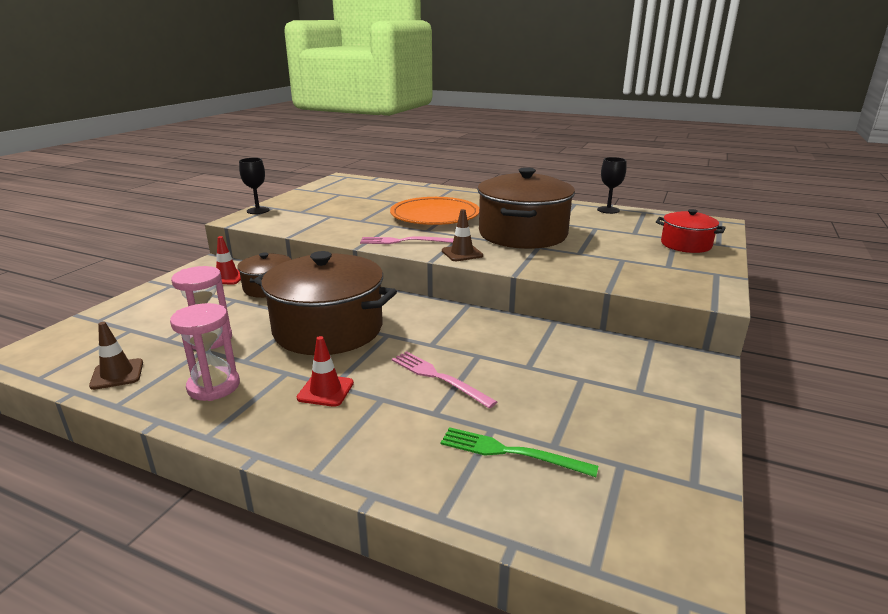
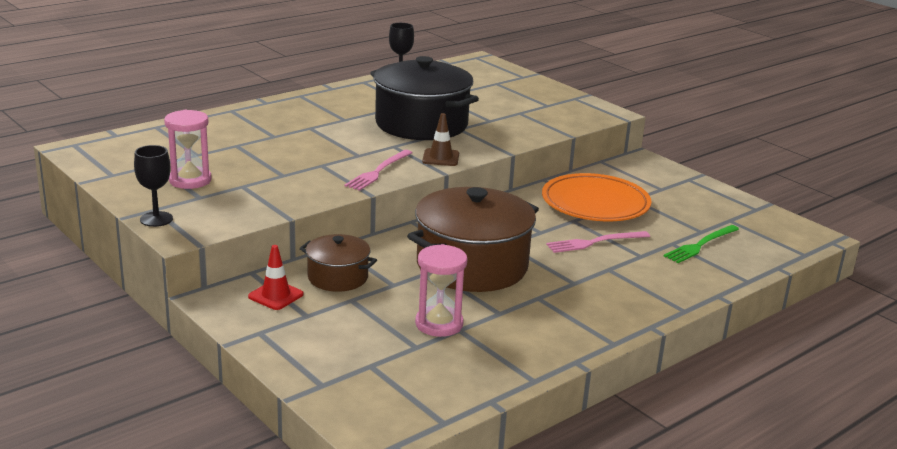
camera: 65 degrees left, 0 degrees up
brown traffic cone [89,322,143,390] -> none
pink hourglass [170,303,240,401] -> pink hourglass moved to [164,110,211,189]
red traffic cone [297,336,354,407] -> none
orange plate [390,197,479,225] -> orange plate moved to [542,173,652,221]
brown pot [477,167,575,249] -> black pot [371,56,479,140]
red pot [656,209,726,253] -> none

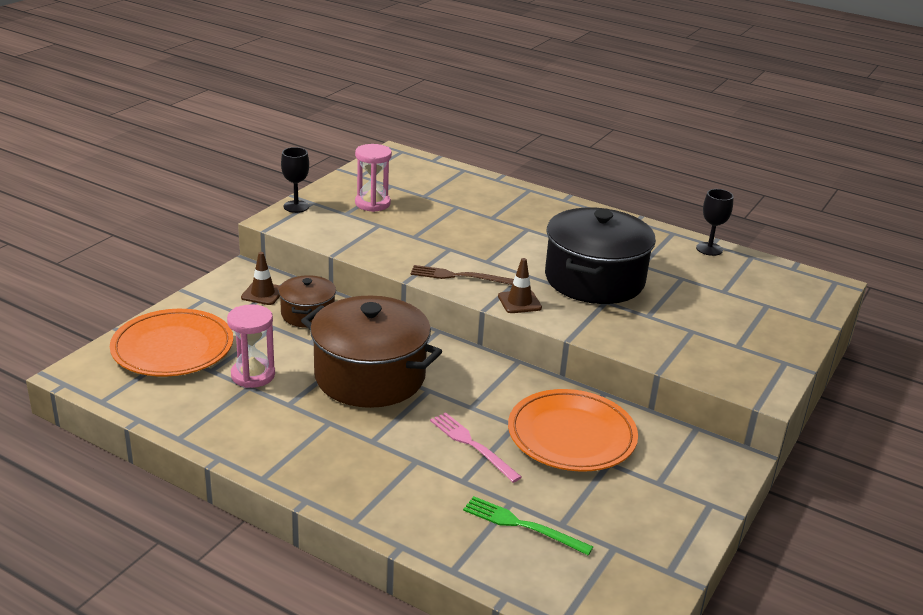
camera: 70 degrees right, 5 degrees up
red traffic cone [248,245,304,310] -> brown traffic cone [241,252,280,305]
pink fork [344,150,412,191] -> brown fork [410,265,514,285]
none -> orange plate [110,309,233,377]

============

_Work instruction_.
Leave the pictures out and reproduce exactly the lines from the line with "red pot [656,209,726,253] -> none" to the end of the material above.

_Response area_.
red pot [656,209,726,253] -> none

camera: 70 degrees right, 5 degrees up
red traffic cone [248,245,304,310] -> brown traffic cone [241,252,280,305]
pink fork [344,150,412,191] -> brown fork [410,265,514,285]
none -> orange plate [110,309,233,377]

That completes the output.